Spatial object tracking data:
══════

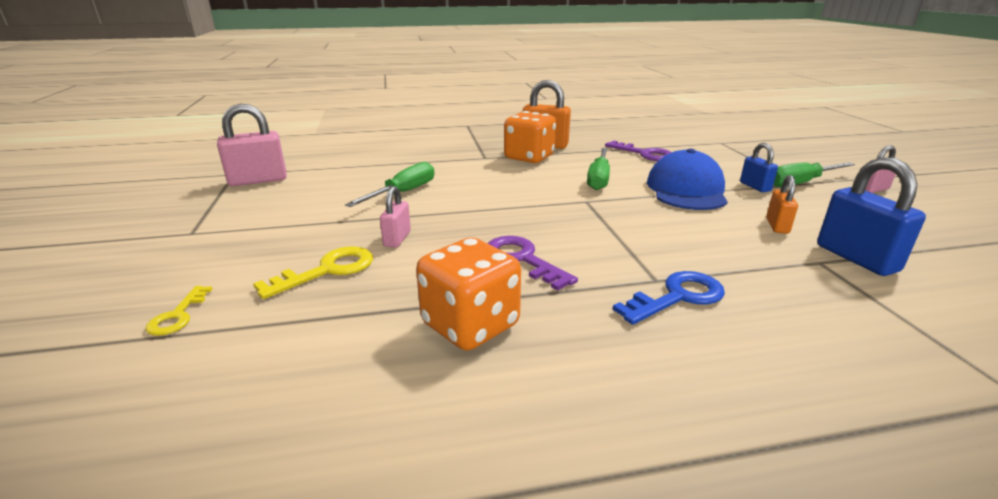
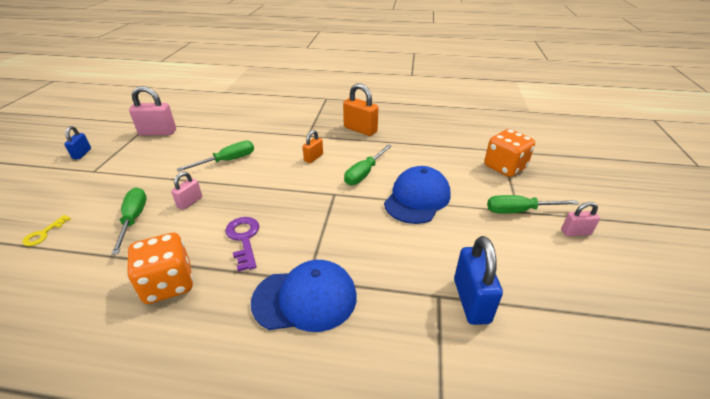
camera: 20 degrees right, 10 degrees up
(327, 270) = (134, 219): yellow key -> green screwdriver
(529, 157) = (337, 141): orange dice -> orange dice (504, 167)
(644, 154) = (425, 152): purple key -> none
(677, 297) = (305, 298): blue key -> blue cap
(755, 187) = (475, 207): blue padlock -> blue padlock (82, 154)
(777, 226) = (446, 252): orange padlock -> orange padlock (313, 158)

══════

• **Prompt**
Please write out, exactly as they appear, the lines from the line containing "(677, 297) = (305, 298): blue key -> blue cap" through the last line of the records above, both included.

• **Reply**
(677, 297) = (305, 298): blue key -> blue cap
(755, 187) = (475, 207): blue padlock -> blue padlock (82, 154)
(777, 226) = (446, 252): orange padlock -> orange padlock (313, 158)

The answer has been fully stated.